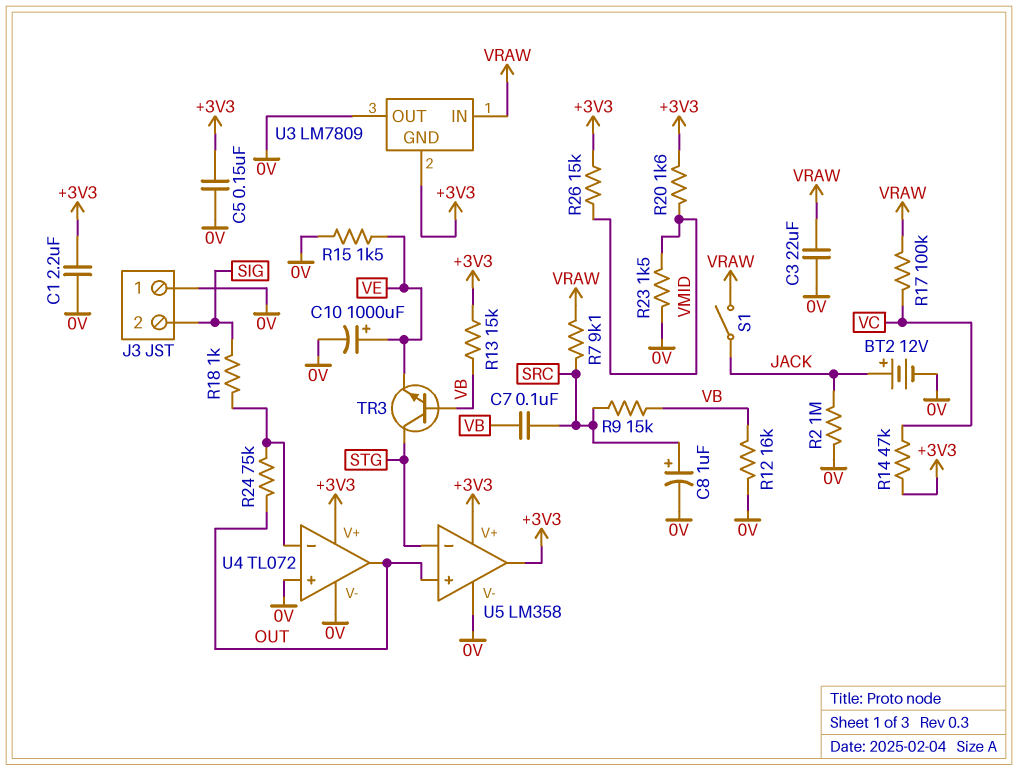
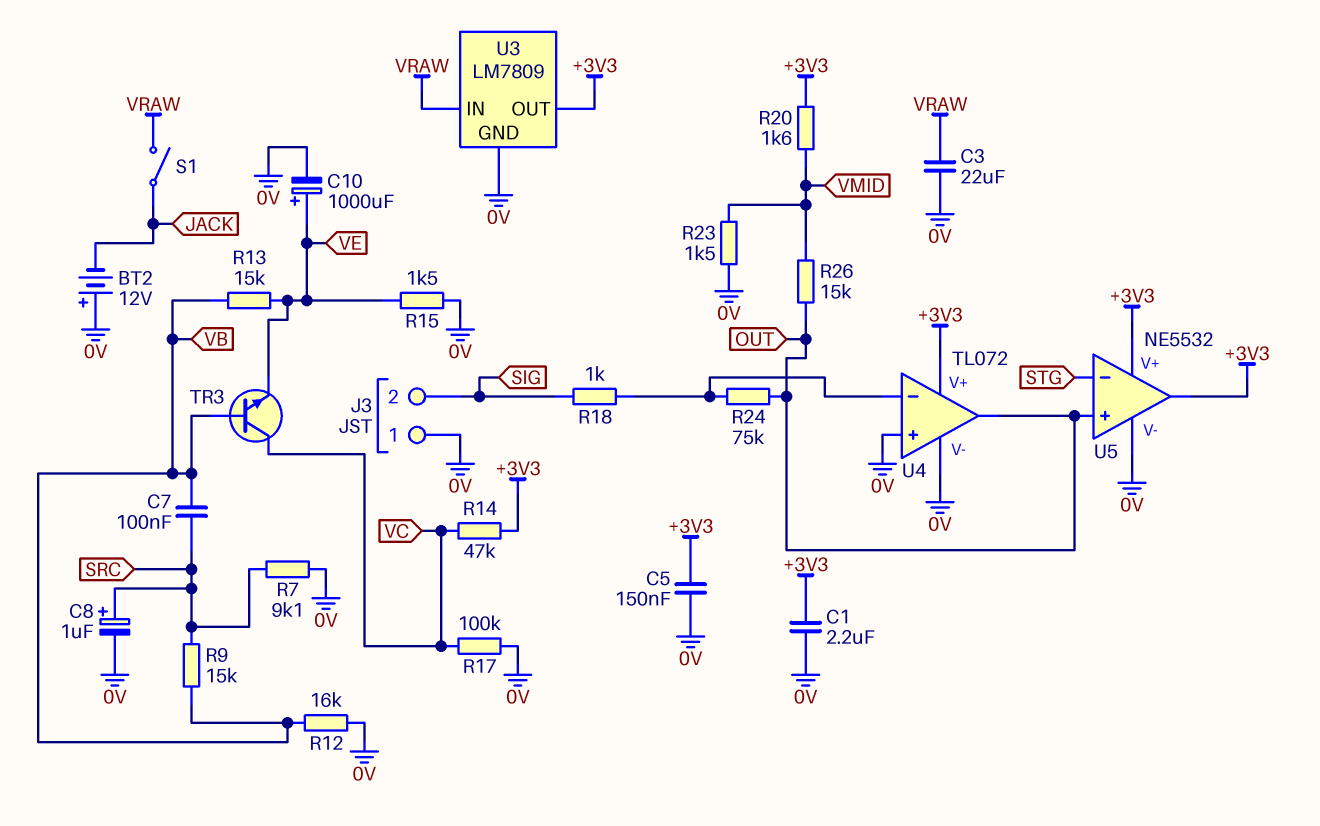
BT2: 12V (plus JACK, minus 0V) -> 12V (plus 0V, minus JACK)
R2: 1M (0V, JACK) -> none
R7: 9.1k (SRC, VRAW) -> 9.1k (0V, SRC)
R13: 15k (+3V3, VB) -> 15k (VB, VE)
R17: 100k (VC, VRAW) -> 100k (0V, VC)
R26: 15k (+3V3, VMID) -> 15k (OUT, VMID)
TR3: NPN (B VB, C STG, E VE) -> NPN (B VB, C VC, E VE)
U3 pin GND: +3V3 -> 0V
U3 pin OUT: 0V -> +3V3
U5: LM358 -> NE5532

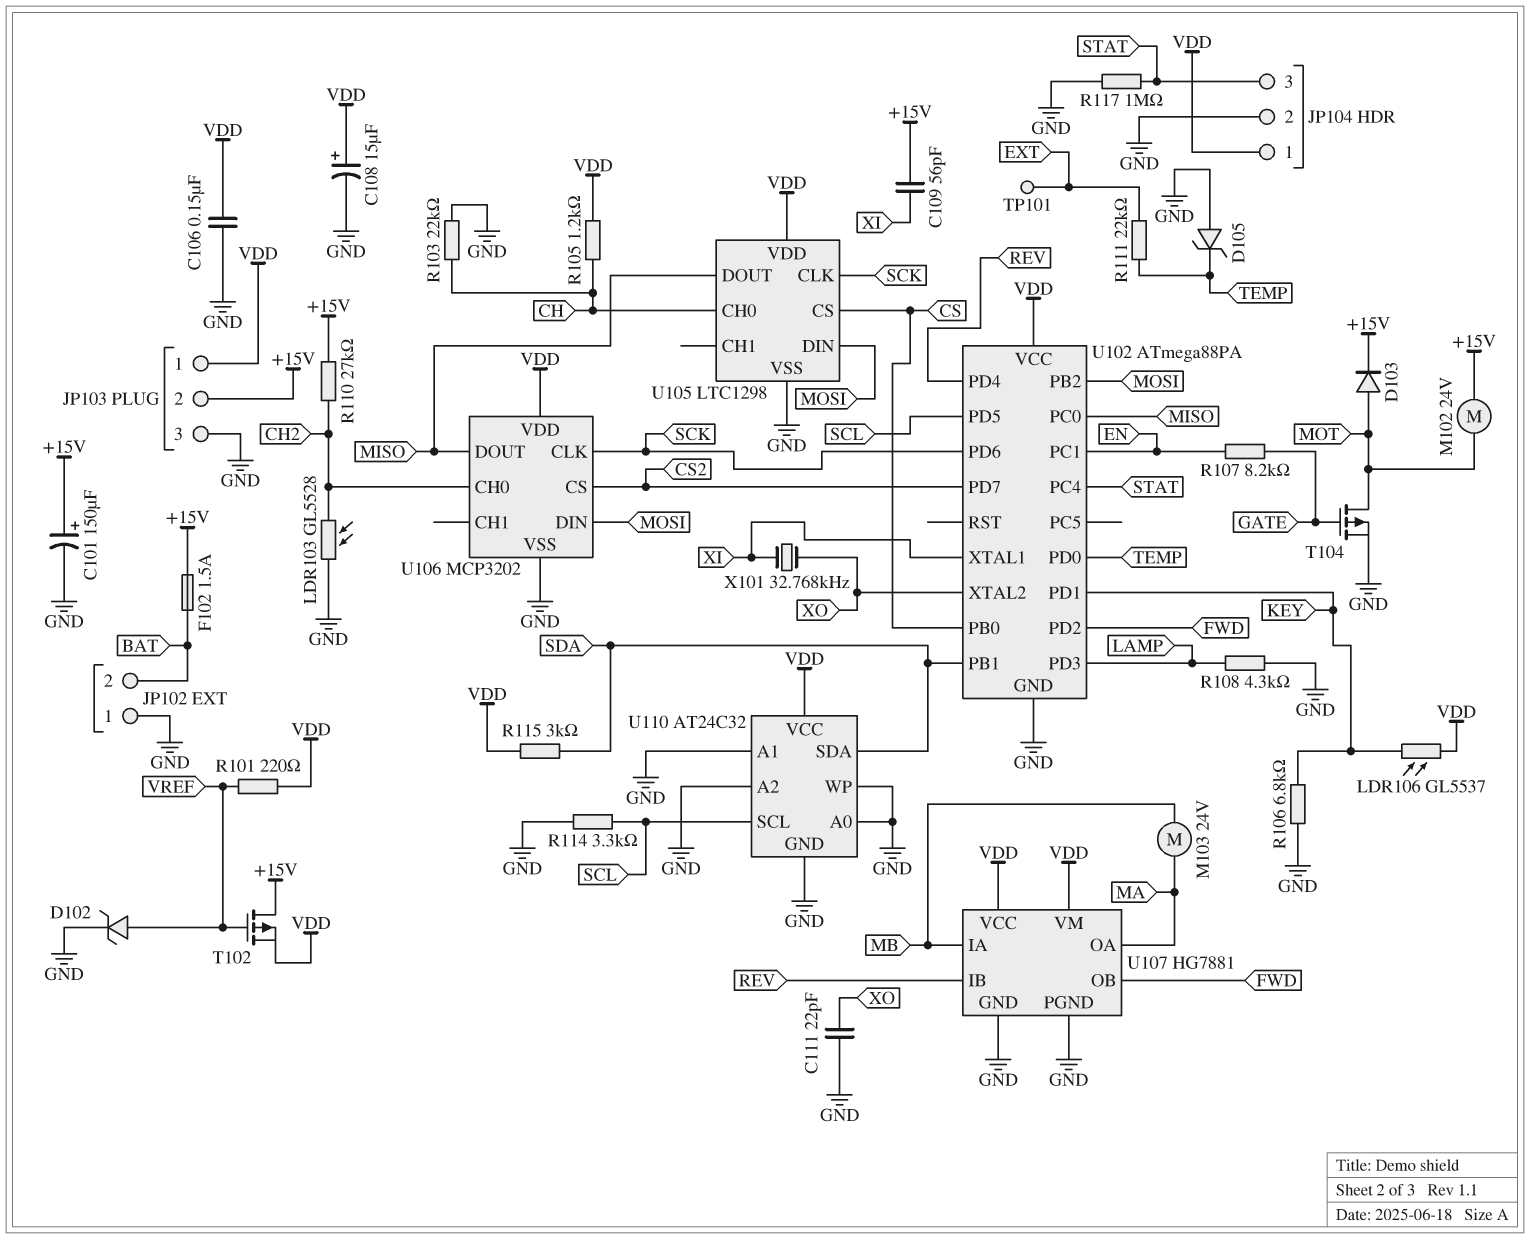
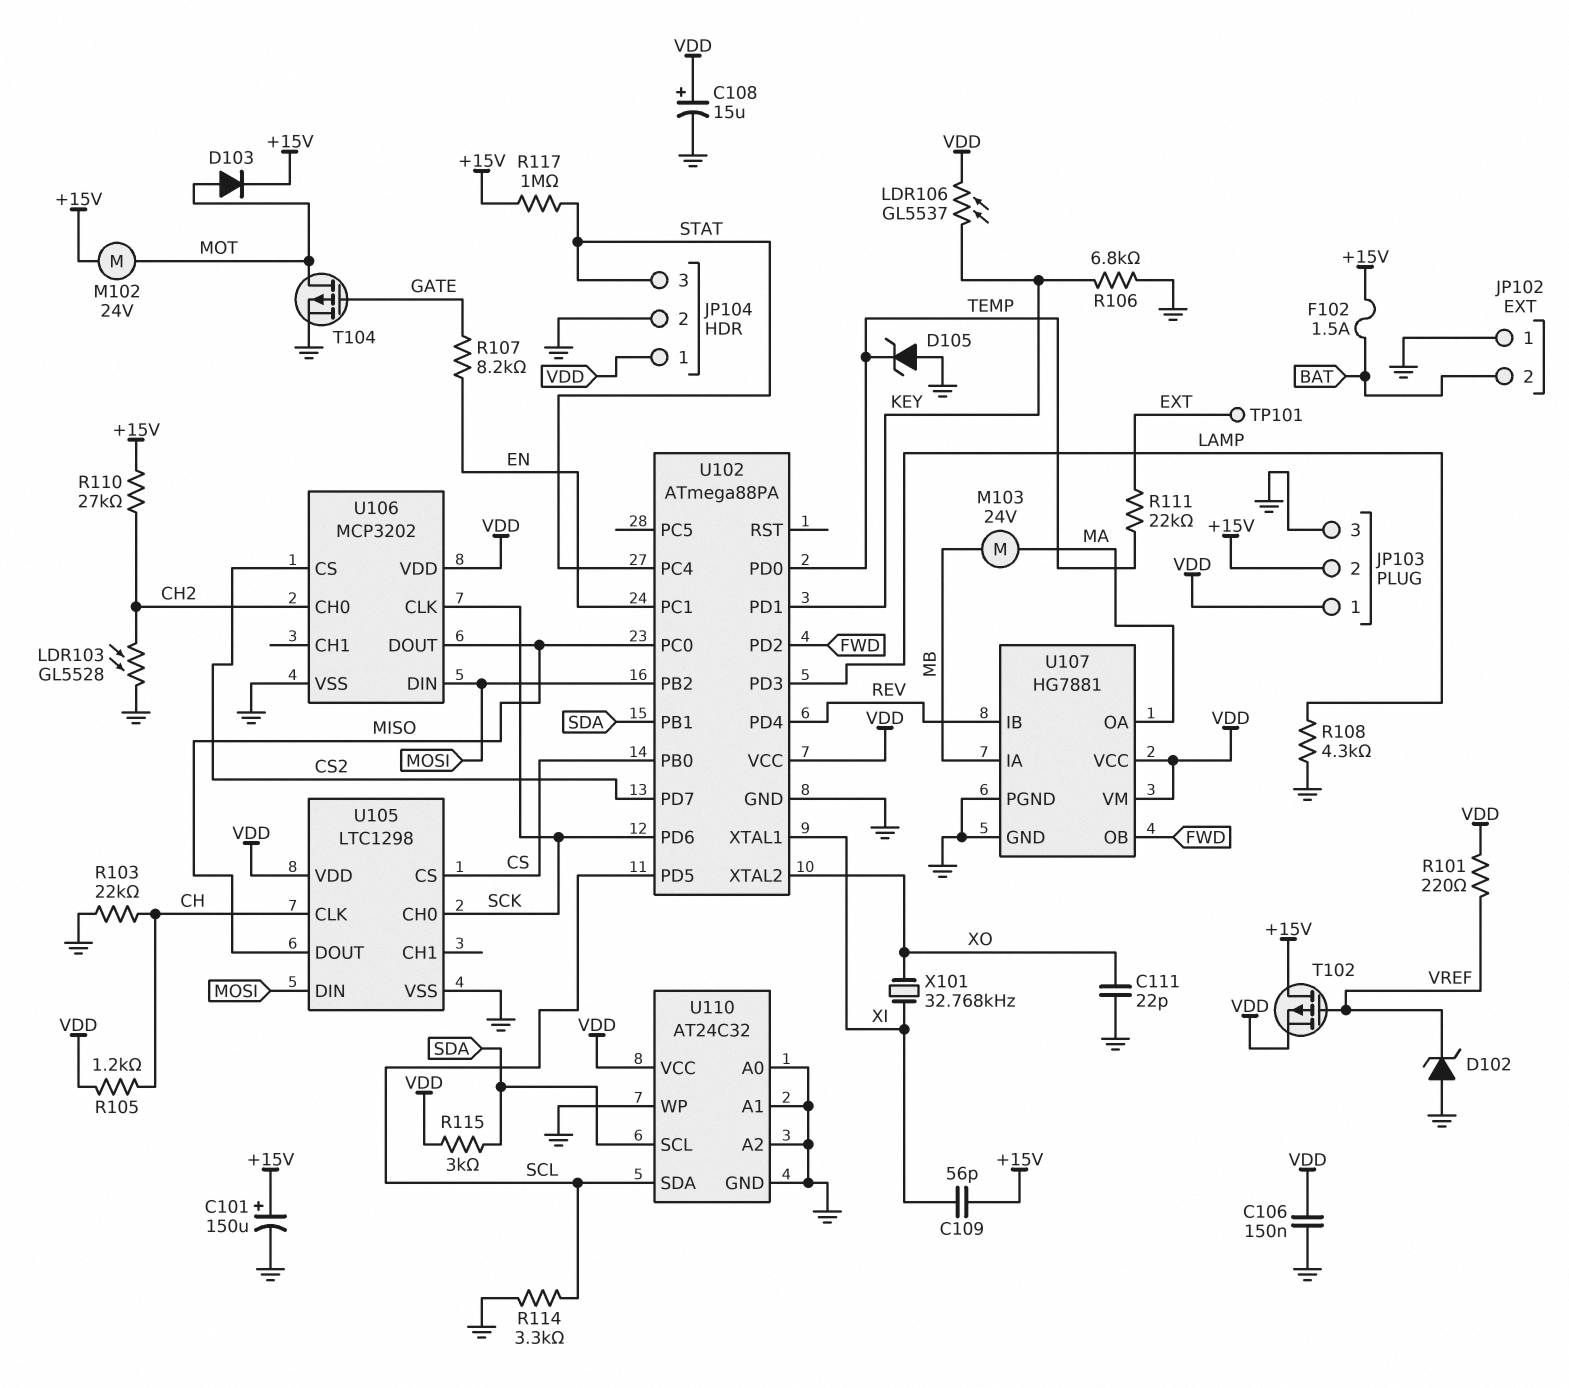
D102: zener (A VREF, K GND) -> zener (A GND, K VREF)
R117: 1M (GND, STAT) -> 1M (+15V, STAT)
U105 pin CH0: CH -> SCK
U105 pin CLK: SCK -> CH
U110 pin SCL: SCL -> SDA
U110 pin SDA: SDA -> SCL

+---+

● **DESCRIPTION OF THE TASK**
Each line that includes the string "VRAW" should be copied from the data.

● **TASK ANSWER**
R7: 9.1k (SRC, VRAW) -> 9.1k (0V, SRC)
R17: 100k (VC, VRAW) -> 100k (0V, VC)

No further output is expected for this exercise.